[Building box correspondences]
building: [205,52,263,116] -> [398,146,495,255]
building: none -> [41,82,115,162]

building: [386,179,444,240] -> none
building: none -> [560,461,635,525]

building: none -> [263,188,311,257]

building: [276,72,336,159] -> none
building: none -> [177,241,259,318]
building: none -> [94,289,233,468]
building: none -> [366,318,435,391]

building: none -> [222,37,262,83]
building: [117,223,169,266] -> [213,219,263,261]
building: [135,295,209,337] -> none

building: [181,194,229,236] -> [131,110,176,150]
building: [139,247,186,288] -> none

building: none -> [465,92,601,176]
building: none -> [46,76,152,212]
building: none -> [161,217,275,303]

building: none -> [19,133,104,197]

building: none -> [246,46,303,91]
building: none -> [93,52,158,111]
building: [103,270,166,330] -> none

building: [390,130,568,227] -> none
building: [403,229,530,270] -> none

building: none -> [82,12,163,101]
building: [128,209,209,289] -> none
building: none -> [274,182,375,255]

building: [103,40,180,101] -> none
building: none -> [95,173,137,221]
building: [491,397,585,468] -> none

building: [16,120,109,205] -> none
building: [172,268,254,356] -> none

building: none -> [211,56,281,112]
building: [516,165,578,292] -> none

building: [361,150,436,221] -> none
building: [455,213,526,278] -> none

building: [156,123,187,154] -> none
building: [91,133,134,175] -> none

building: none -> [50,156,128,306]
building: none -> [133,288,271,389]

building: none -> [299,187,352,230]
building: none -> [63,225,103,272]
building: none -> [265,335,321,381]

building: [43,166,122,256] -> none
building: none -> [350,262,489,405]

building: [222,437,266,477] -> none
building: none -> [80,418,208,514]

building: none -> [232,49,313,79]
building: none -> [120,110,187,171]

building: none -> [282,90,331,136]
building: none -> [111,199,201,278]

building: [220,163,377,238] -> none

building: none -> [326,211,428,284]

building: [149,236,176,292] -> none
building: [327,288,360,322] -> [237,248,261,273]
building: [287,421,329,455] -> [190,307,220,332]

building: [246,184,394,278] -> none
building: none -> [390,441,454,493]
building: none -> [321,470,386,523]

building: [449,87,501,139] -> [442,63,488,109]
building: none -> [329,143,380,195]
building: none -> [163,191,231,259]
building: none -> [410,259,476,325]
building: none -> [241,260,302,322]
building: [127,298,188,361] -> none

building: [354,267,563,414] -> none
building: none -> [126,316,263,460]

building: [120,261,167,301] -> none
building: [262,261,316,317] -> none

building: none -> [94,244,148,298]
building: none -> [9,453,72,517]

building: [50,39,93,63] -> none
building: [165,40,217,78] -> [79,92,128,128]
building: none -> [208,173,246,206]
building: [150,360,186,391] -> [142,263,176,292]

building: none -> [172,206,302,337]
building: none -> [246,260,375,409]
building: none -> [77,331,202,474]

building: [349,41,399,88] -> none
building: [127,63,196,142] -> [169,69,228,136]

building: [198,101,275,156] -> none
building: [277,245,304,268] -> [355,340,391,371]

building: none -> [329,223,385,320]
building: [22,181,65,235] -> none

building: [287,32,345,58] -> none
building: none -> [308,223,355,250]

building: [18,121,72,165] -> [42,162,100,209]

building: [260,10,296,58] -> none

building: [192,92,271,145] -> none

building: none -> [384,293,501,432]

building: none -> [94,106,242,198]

#### What the task asks
What is needed is an exact copy of the lines above, from the one containing "building: none -> [41,82,115,162]" through the one containing "building: none -> [94,289,233,468]", with nothing added.

#### Output of the exercise
building: none -> [41,82,115,162]

building: [386,179,444,240] -> none
building: none -> [560,461,635,525]

building: none -> [263,188,311,257]

building: [276,72,336,159] -> none
building: none -> [177,241,259,318]
building: none -> [94,289,233,468]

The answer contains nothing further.